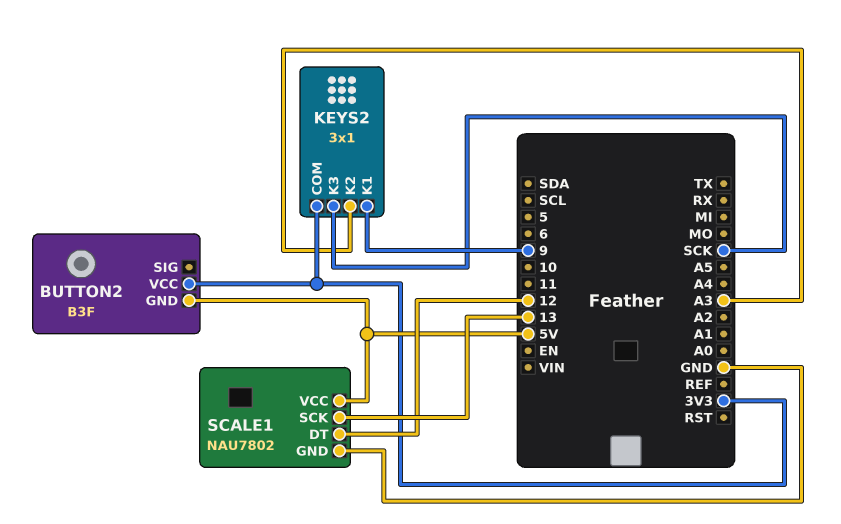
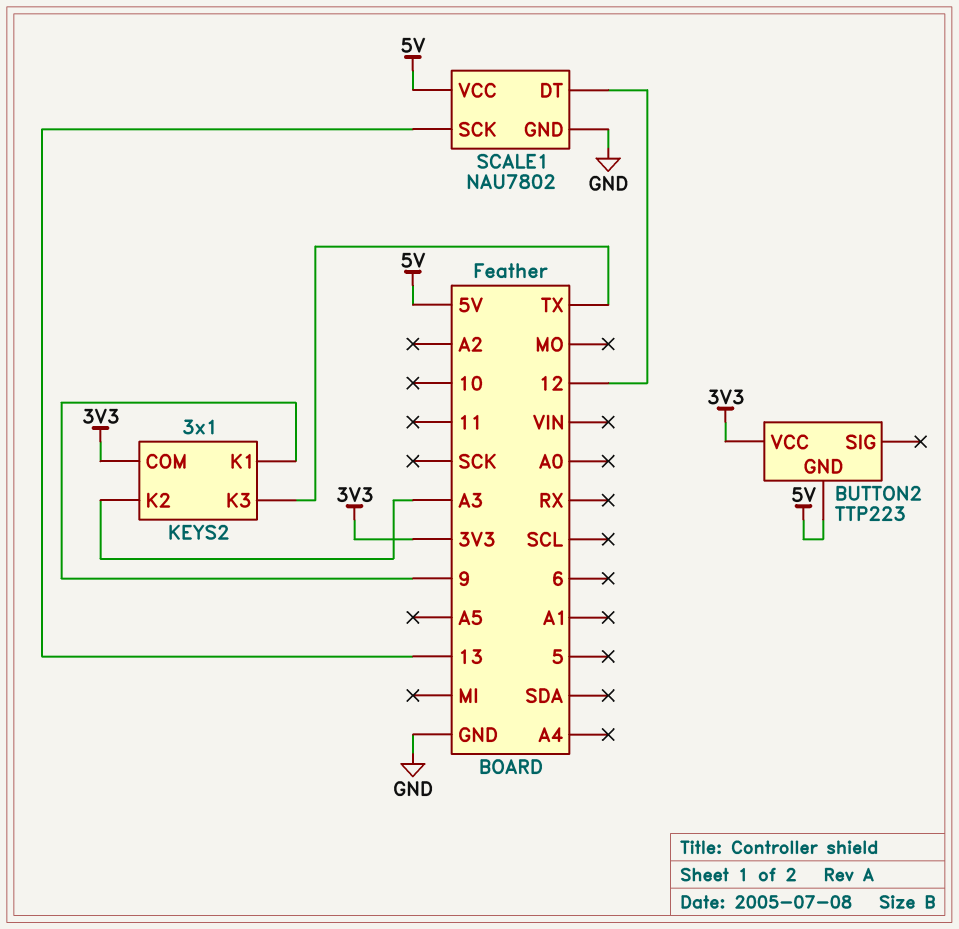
BUTTON2: B3F -> TTP223
KEYS2 pin K3: SCK -> TX

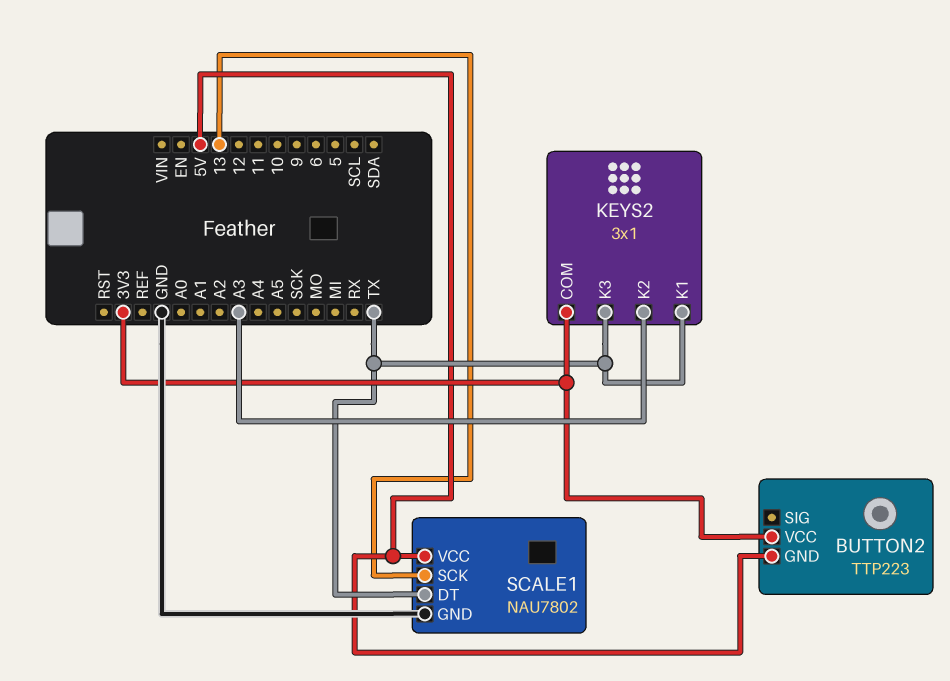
KEYS2 pin K1: 9 -> TX
SCALE1 pin DT: 12 -> TX

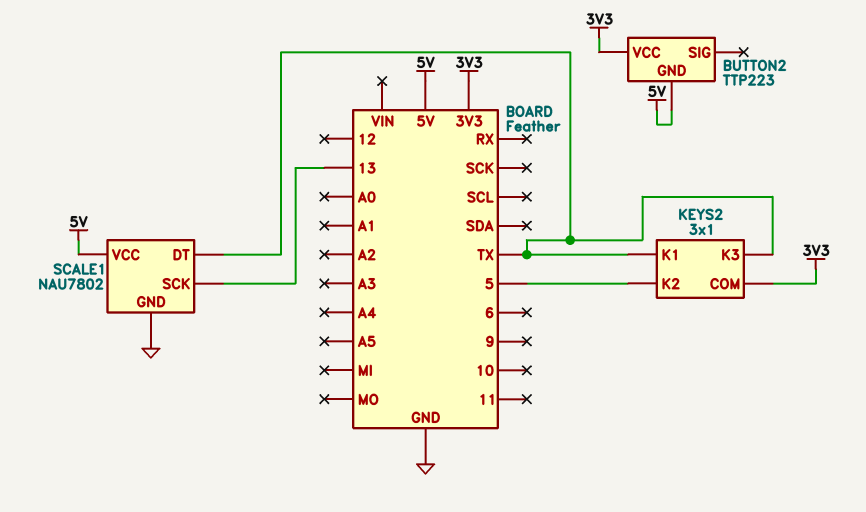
KEYS2 pin K2: A3 -> 5

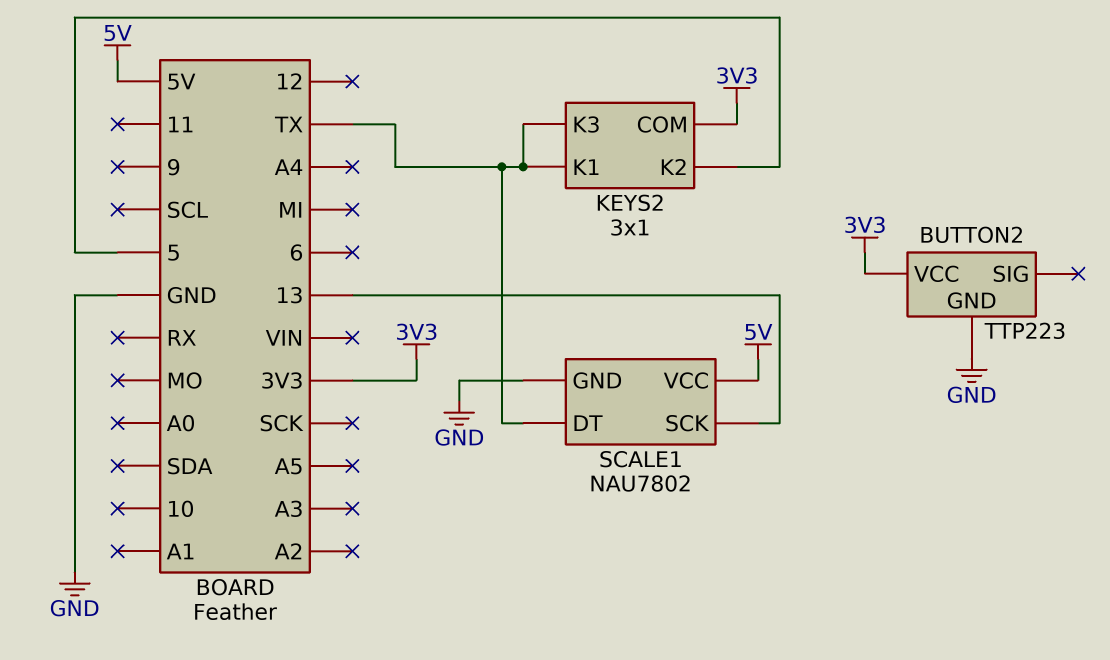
BUTTON2 pin GND: 5V -> GND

+ + + + + + +

Exercise objective:
Leave out the pictures, and write out exactly the lines from the line containing "SCALE1 pin DT: 12 -> TX" through the end of the records above.

Exercise solution:
SCALE1 pin DT: 12 -> TX

KEYS2 pin K2: A3 -> 5

BUTTON2 pin GND: 5V -> GND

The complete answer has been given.